▶ _SET EXERCISE_
Please state how many lines of the material below contain the word "pink", giving the number alone.

▶ _PROVIDED INFORMATION_
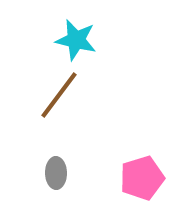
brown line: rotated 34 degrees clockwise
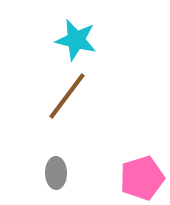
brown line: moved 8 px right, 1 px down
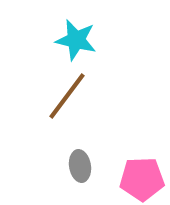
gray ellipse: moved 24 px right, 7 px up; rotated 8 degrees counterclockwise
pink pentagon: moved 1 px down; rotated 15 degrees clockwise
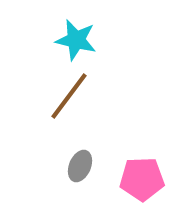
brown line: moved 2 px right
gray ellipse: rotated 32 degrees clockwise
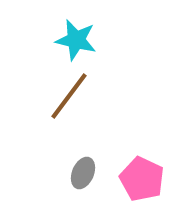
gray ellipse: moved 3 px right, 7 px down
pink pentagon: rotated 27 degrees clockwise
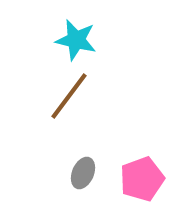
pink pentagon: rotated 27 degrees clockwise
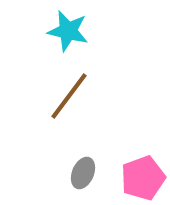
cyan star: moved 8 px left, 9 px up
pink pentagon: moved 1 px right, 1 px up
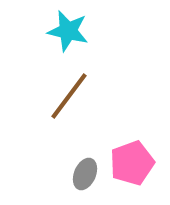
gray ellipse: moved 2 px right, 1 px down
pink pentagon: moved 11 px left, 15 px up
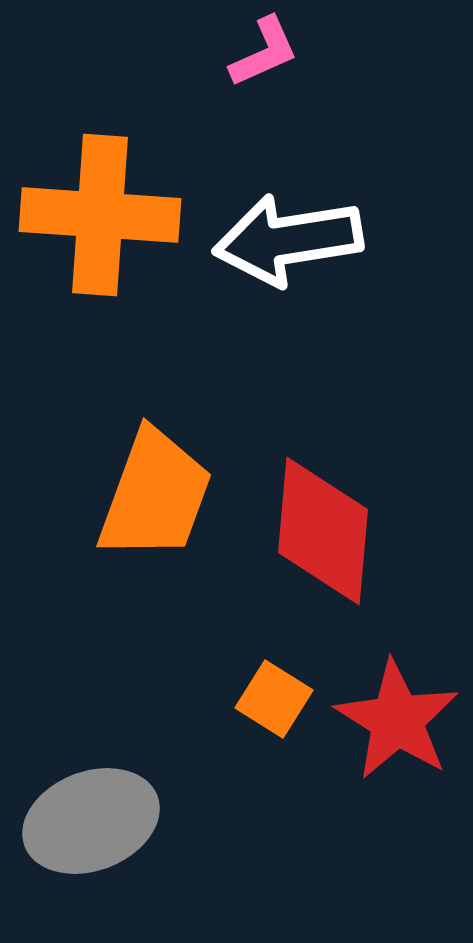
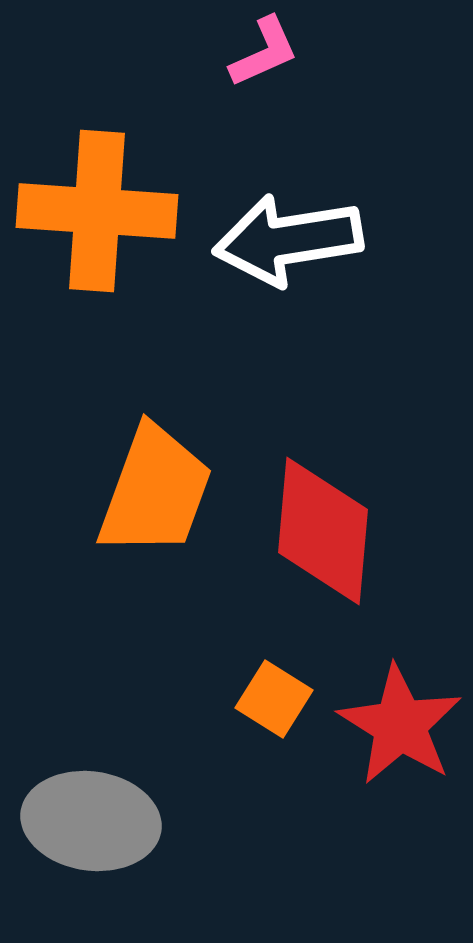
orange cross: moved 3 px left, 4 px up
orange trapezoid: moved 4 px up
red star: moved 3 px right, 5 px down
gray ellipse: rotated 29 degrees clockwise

--

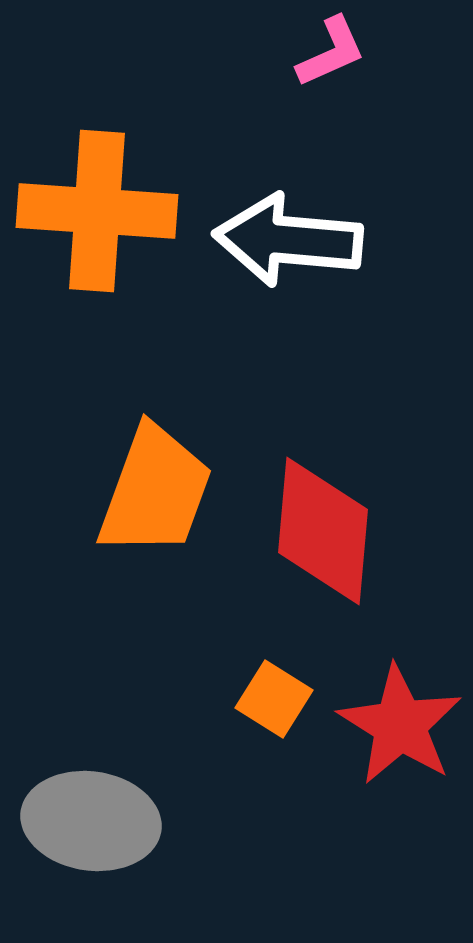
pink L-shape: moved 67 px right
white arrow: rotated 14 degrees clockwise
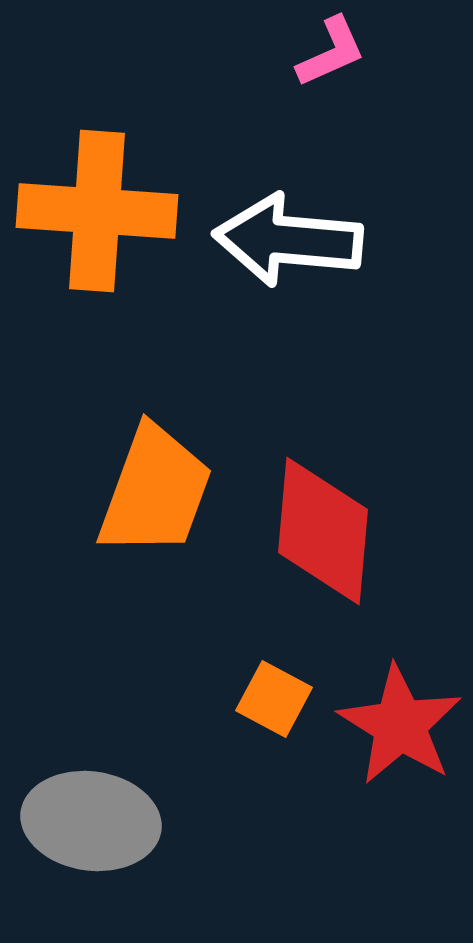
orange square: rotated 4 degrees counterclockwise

▶ _WORKED ANSWER_
6